Please repeat exactly the lines from the one containing "345> | x2.30 |" through the last line of the records below, leaving out any pictures.

Spatial reasoning data:

= = = = = = =

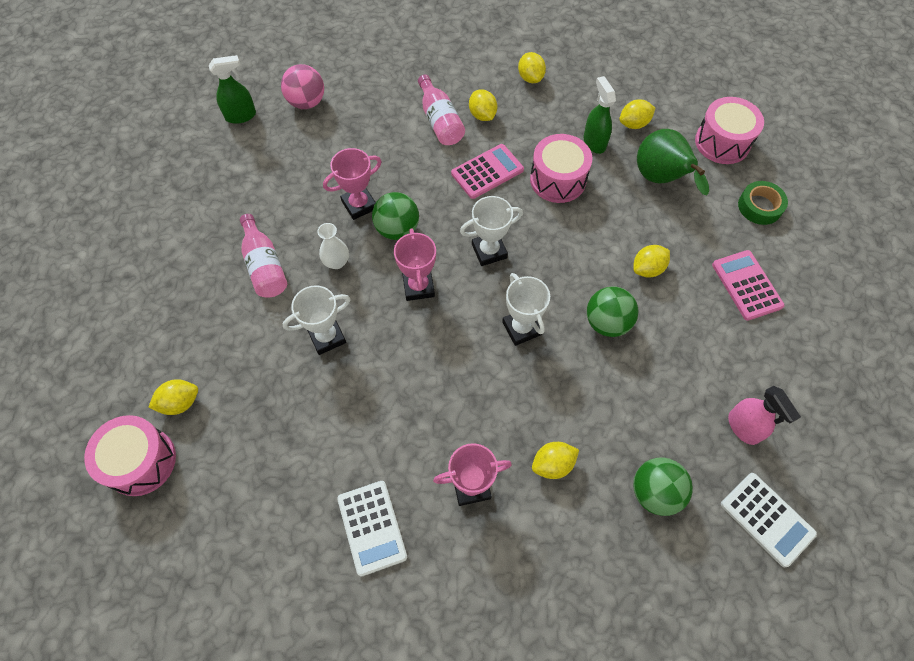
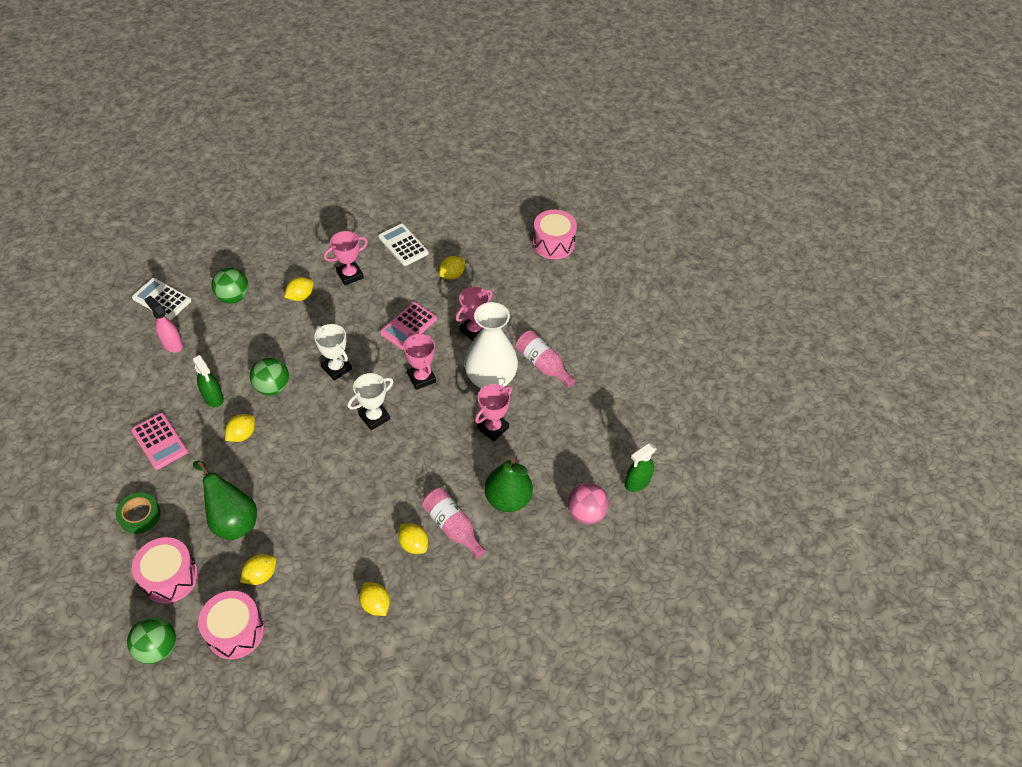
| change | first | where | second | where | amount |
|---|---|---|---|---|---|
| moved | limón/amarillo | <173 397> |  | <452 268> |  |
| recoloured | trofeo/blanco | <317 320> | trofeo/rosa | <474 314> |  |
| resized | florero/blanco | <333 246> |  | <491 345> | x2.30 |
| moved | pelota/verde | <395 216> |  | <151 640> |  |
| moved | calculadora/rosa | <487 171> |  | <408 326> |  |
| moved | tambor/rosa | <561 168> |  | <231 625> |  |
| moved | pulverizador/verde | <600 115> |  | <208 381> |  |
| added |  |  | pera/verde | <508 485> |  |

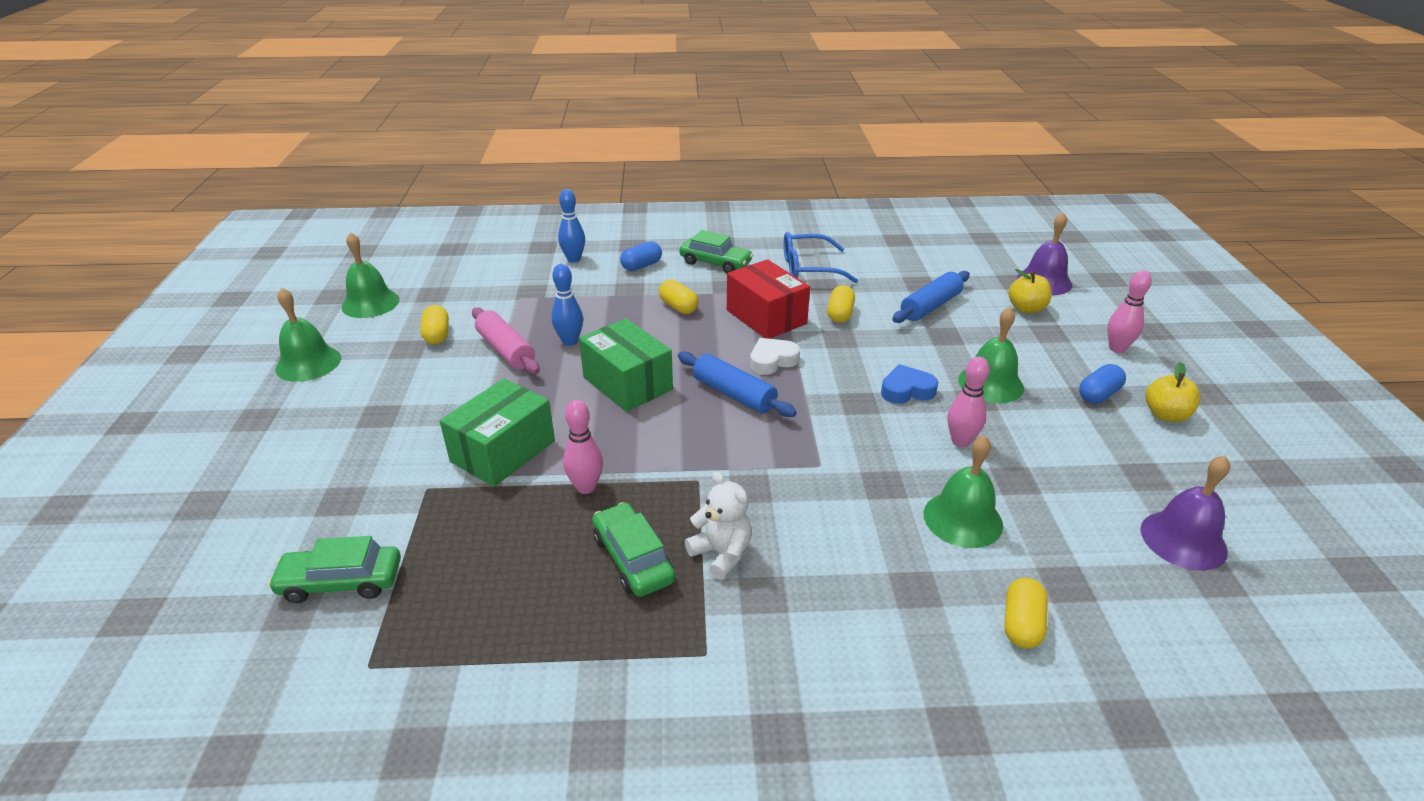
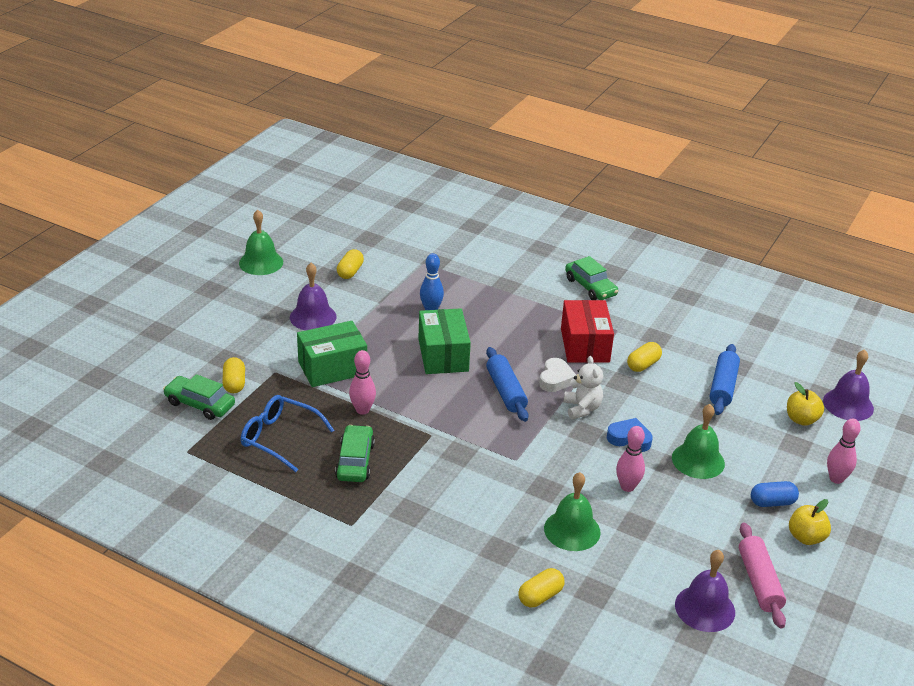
| change | first | where | second | where | amount |
|---|---|---|---|---|---|
| removed | campana/verde | <370 275> |  |  |  |
| moved | rodillo/rosa | <506 340> |  | <762 576> |  |
| removed | bolo/azul | <571 226> |  |  |  |
| removed | cápsula/azul | <641 256> |  |  |  |
| moved | cápsula/amarillo | <679 296> |  | <233 375> |  |
| moved | osito/blanco | <718 526> |  | <583 387> |  |
| turned | corazón/blanco | <775 356> |  | <557 375> | 105 degrees clockwise |
| moved | gafas/azul | <820 257> |  | <287 433> |  |
| turned | rodillo/azul | <931 297> |  | <725 379> | 60 degrees counterclockwise |
| added |  |  | campana/morado | <313 296> |  |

= = = = = = =

◆ Result for this task:
| resized | florero/blanco | <333 246> |  | <491 345> | x2.30 |
| moved | pelota/verde | <395 216> |  | <151 640> |  |
| moved | calculadora/rosa | <487 171> |  | <408 326> |  |
| moved | tambor/rosa | <561 168> |  | <231 625> |  |
| moved | pulverizador/verde | <600 115> |  | <208 381> |  |
| added |  |  | pera/verde | <508 485> |  |

| change | first | where | second | where | amount |
|---|---|---|---|---|---|
| removed | campana/verde | <370 275> |  |  |  |
| moved | rodillo/rosa | <506 340> |  | <762 576> |  |
| removed | bolo/azul | <571 226> |  |  |  |
| removed | cápsula/azul | <641 256> |  |  |  |
| moved | cápsula/amarillo | <679 296> |  | <233 375> |  |
| moved | osito/blanco | <718 526> |  | <583 387> |  |
| turned | corazón/blanco | <775 356> |  | <557 375> | 105 degrees clockwise |
| moved | gafas/azul | <820 257> |  | <287 433> |  |
| turned | rodillo/azul | <931 297> |  | <725 379> | 60 degrees counterclockwise |
| added |  |  | campana/morado | <313 296> |  |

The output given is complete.